Entries supplied Block Start
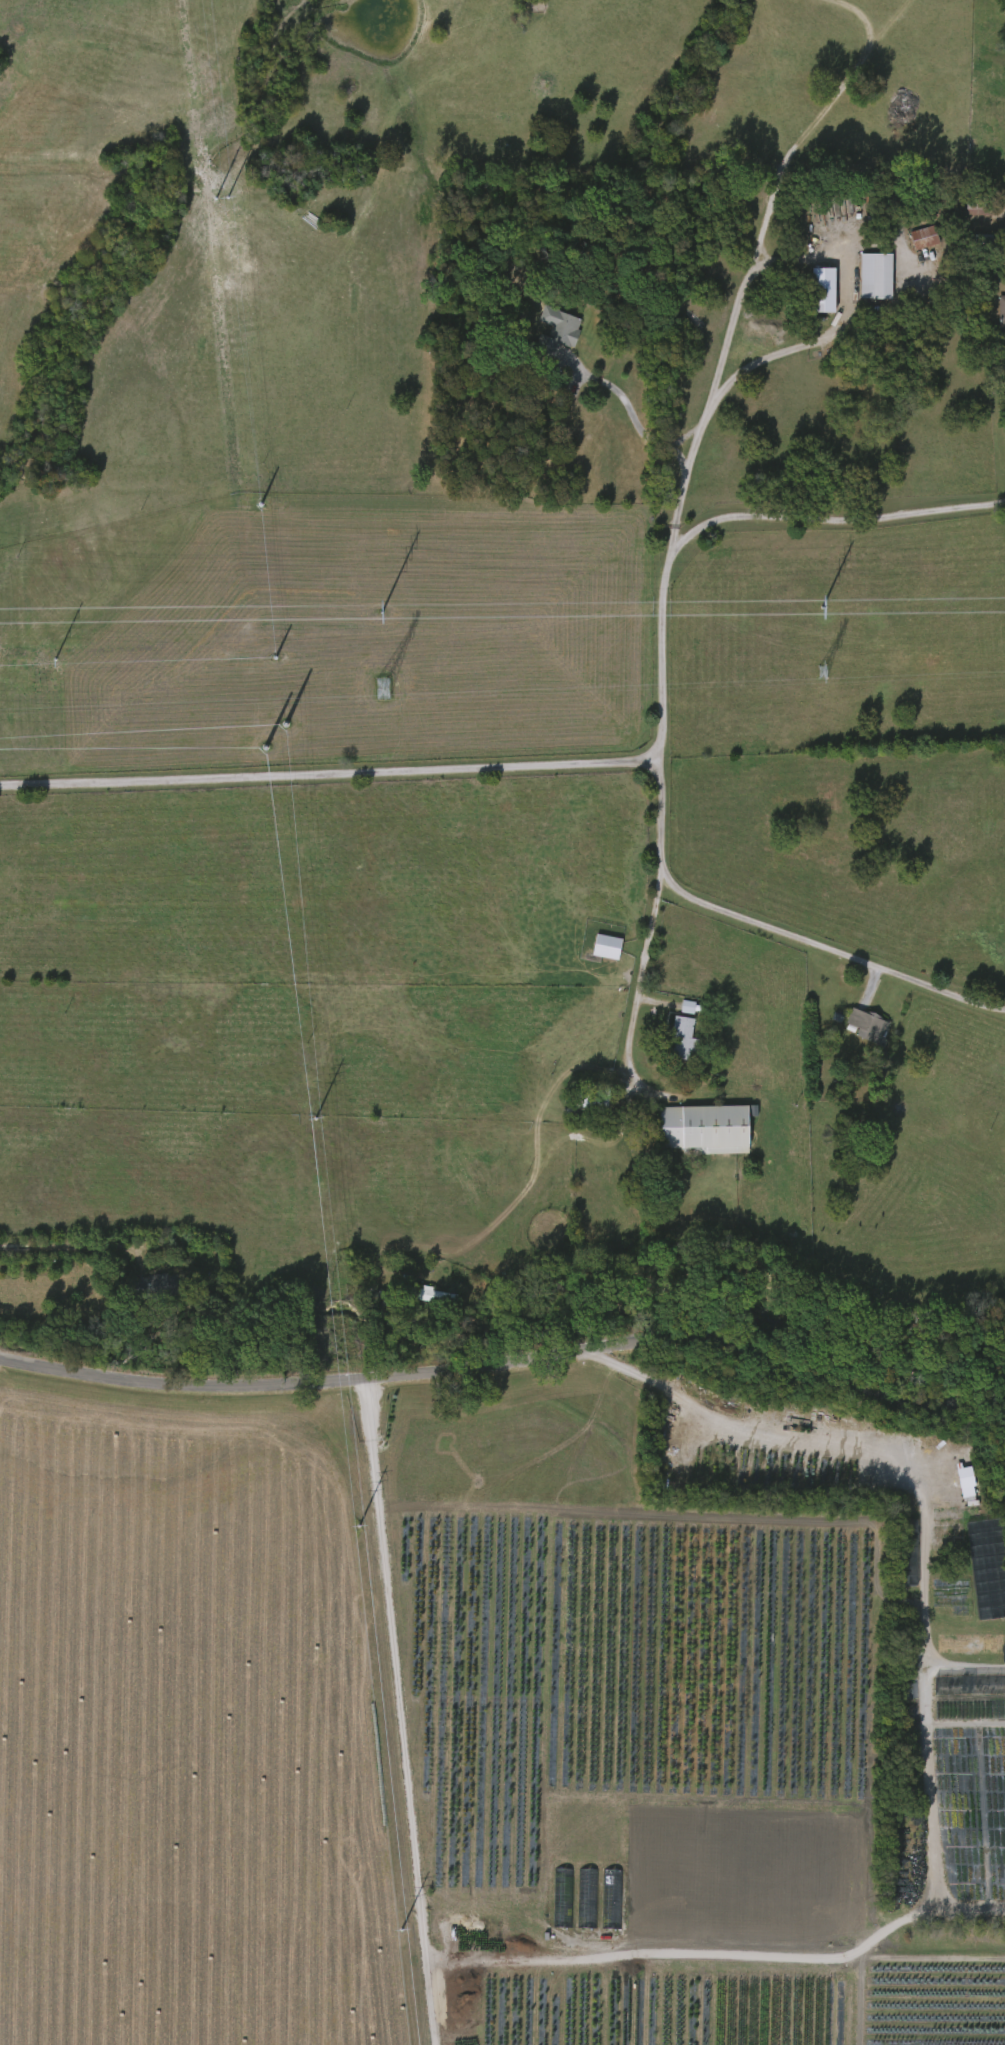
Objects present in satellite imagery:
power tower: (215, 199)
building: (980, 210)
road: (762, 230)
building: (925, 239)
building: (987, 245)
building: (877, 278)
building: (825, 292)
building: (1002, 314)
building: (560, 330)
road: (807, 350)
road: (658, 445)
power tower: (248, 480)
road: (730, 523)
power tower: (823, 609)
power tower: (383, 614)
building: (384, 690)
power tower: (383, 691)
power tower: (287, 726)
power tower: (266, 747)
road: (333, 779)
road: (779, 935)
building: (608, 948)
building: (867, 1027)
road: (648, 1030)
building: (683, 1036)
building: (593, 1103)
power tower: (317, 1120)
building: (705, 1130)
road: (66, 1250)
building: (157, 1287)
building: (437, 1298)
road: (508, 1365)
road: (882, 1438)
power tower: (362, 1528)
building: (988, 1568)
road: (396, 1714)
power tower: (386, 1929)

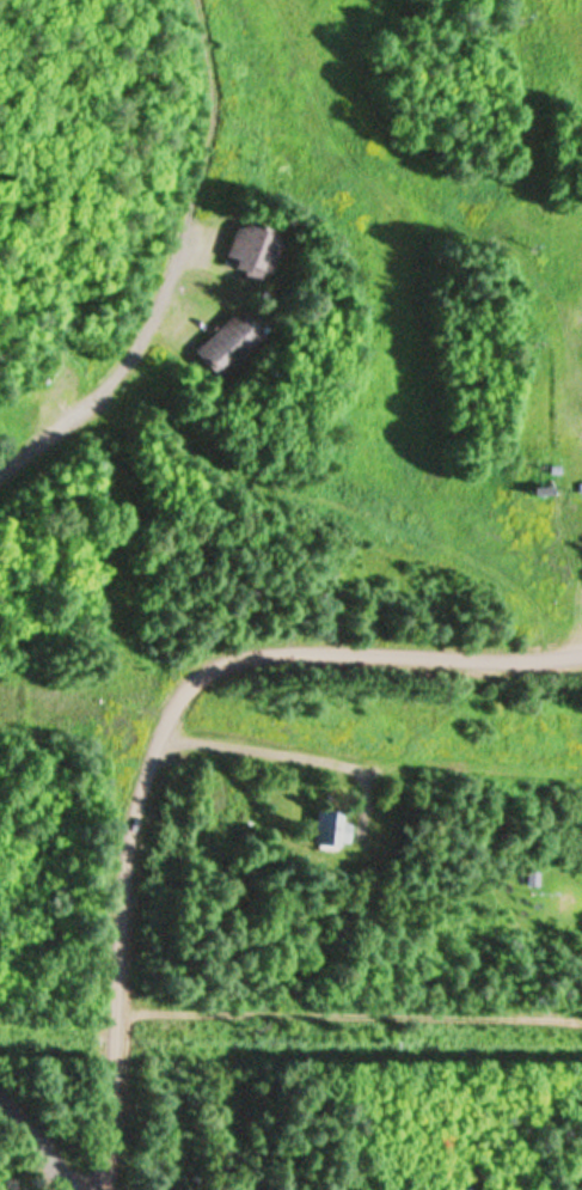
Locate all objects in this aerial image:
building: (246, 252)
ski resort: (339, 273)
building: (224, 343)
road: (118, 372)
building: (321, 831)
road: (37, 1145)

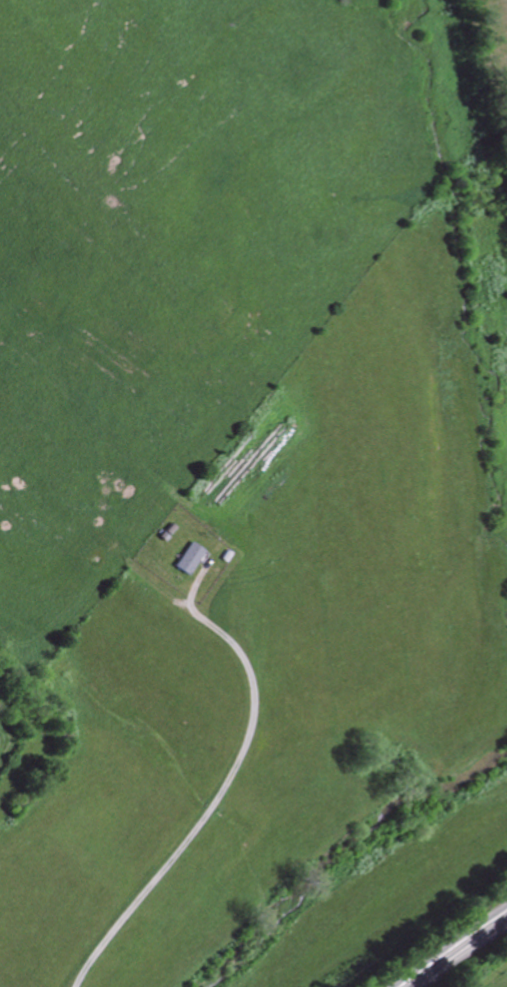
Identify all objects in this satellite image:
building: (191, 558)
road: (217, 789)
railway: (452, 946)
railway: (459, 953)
Entries supplied Block End
Look over the records above and filter for each line with the word "satellite".

Answer box:
Objects present in satellite imagery:
Identify all objects in this satellite image:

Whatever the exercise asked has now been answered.